▸ **Data to examine**
----
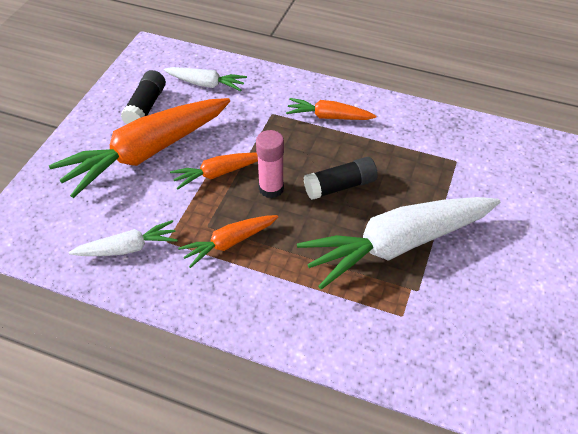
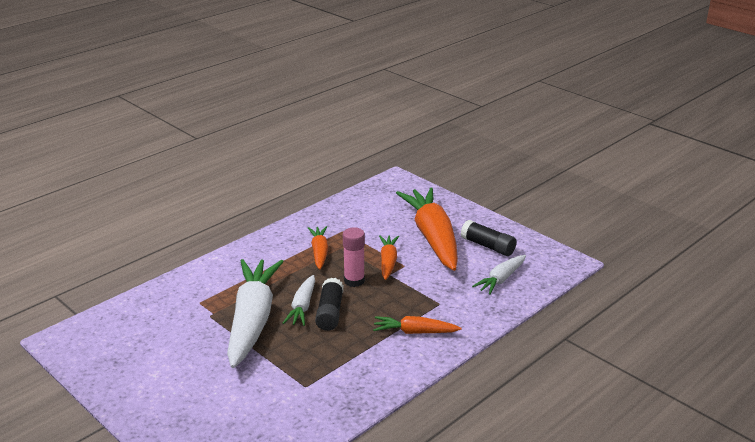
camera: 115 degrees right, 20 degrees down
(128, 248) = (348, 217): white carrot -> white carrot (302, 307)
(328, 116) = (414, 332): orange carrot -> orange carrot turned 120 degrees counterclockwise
----
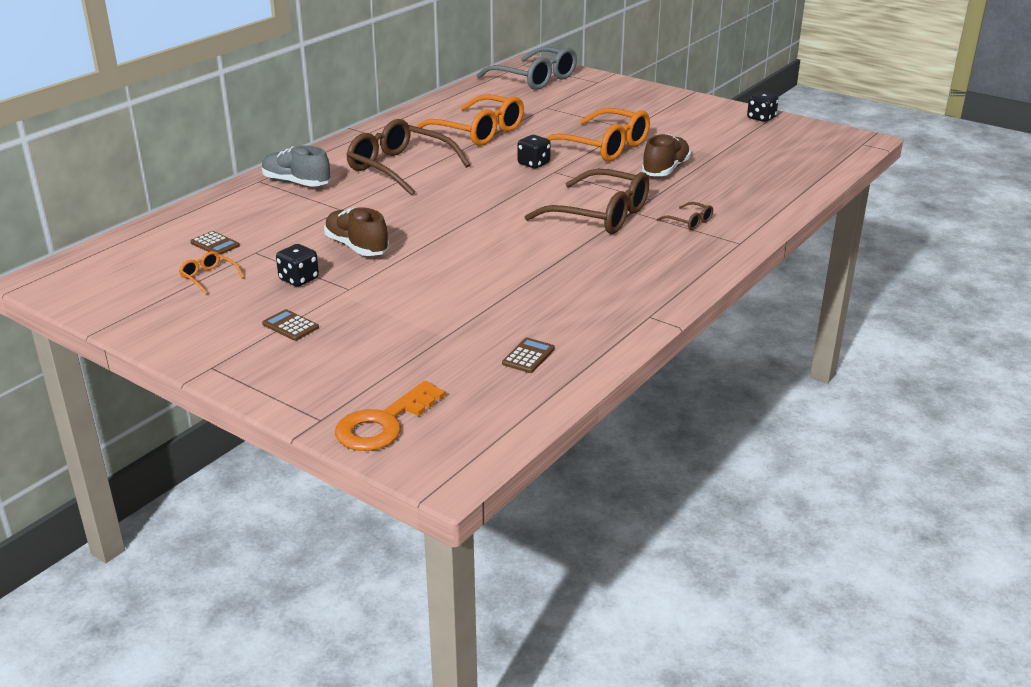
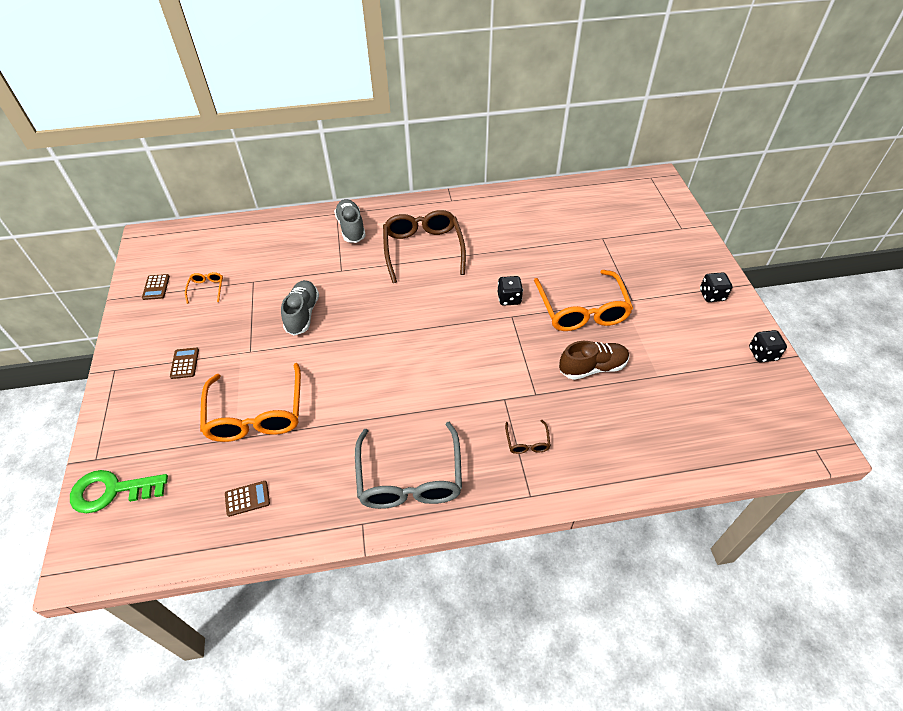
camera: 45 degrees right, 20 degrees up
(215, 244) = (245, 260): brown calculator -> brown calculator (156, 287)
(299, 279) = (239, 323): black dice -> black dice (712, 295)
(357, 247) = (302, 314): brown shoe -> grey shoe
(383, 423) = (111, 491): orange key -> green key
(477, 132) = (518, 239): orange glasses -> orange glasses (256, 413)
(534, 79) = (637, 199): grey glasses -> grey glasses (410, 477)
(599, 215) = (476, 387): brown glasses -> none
----
▸ **Task prompt**
What are the lines, exactly as written above, from the line with "camera: 45 degrees right, 20 degrees up" to the line with "(599, 215) = (476, 387): brown", both included? Output only those.

▸ **Answer to the problem**
camera: 45 degrees right, 20 degrees up
(215, 244) = (245, 260): brown calculator -> brown calculator (156, 287)
(299, 279) = (239, 323): black dice -> black dice (712, 295)
(357, 247) = (302, 314): brown shoe -> grey shoe
(383, 423) = (111, 491): orange key -> green key
(477, 132) = (518, 239): orange glasses -> orange glasses (256, 413)
(534, 79) = (637, 199): grey glasses -> grey glasses (410, 477)
(599, 215) = (476, 387): brown glasses -> none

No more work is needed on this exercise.